***** PROVIDED MATERIAL
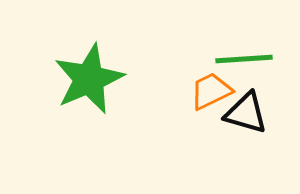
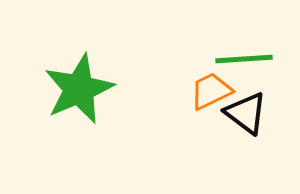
green star: moved 10 px left, 10 px down
black triangle: rotated 21 degrees clockwise
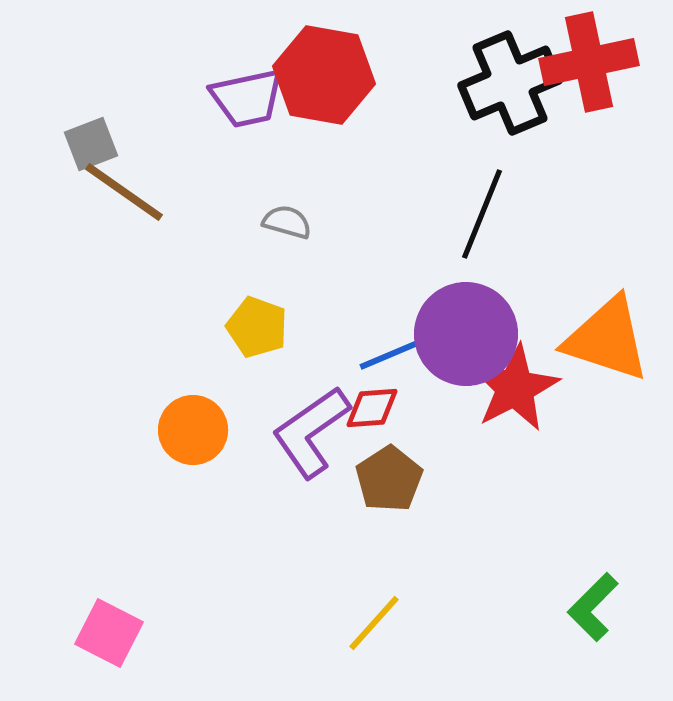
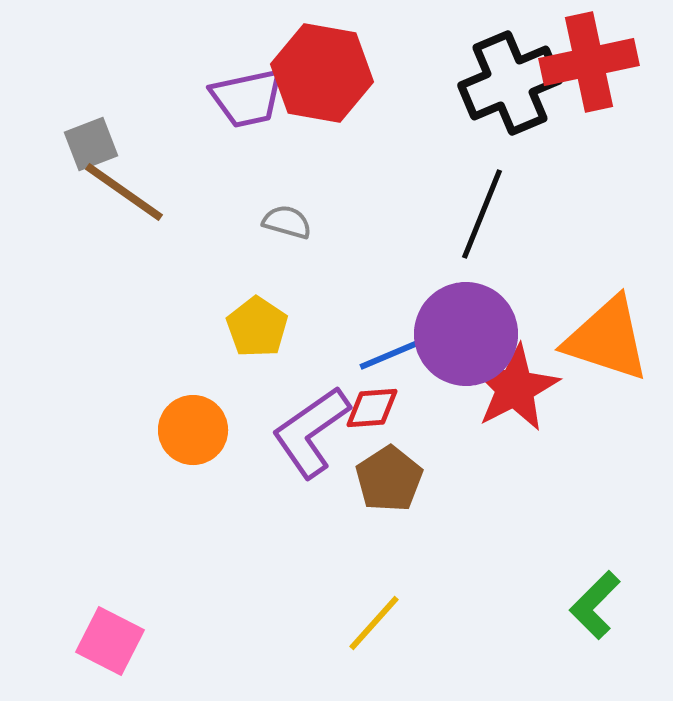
red hexagon: moved 2 px left, 2 px up
yellow pentagon: rotated 14 degrees clockwise
green L-shape: moved 2 px right, 2 px up
pink square: moved 1 px right, 8 px down
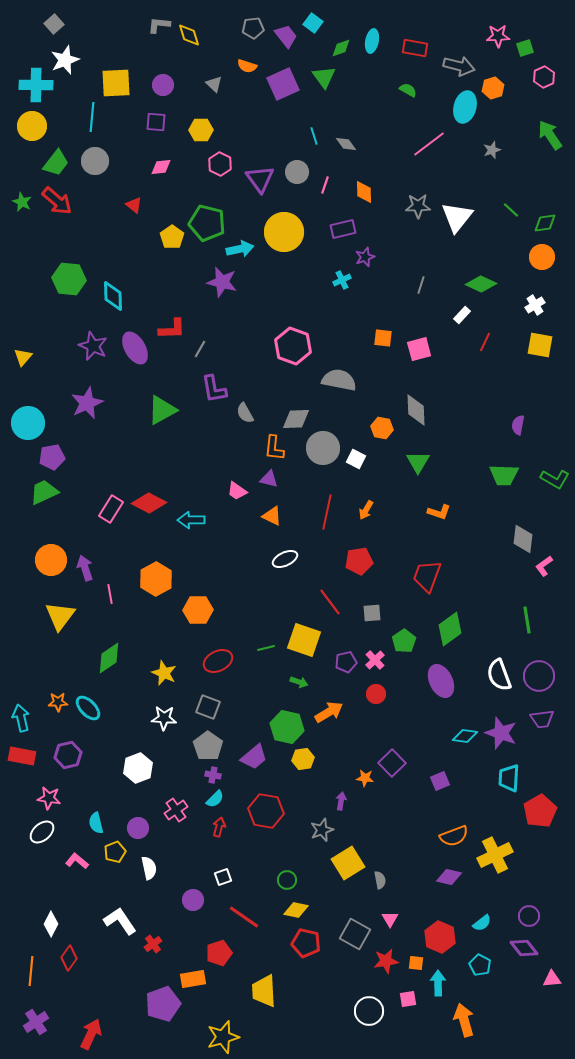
**********
§ **ASSIGNED TASK**
Give back the records above exactly. Pictures stay out.

§ **RESPONSE TO THE EXERCISE**
green star: moved 10 px left, 10 px down
black triangle: rotated 21 degrees clockwise
red hexagon: moved 2 px left, 2 px up
yellow pentagon: rotated 14 degrees clockwise
green L-shape: moved 2 px right, 2 px up
pink square: moved 1 px right, 8 px down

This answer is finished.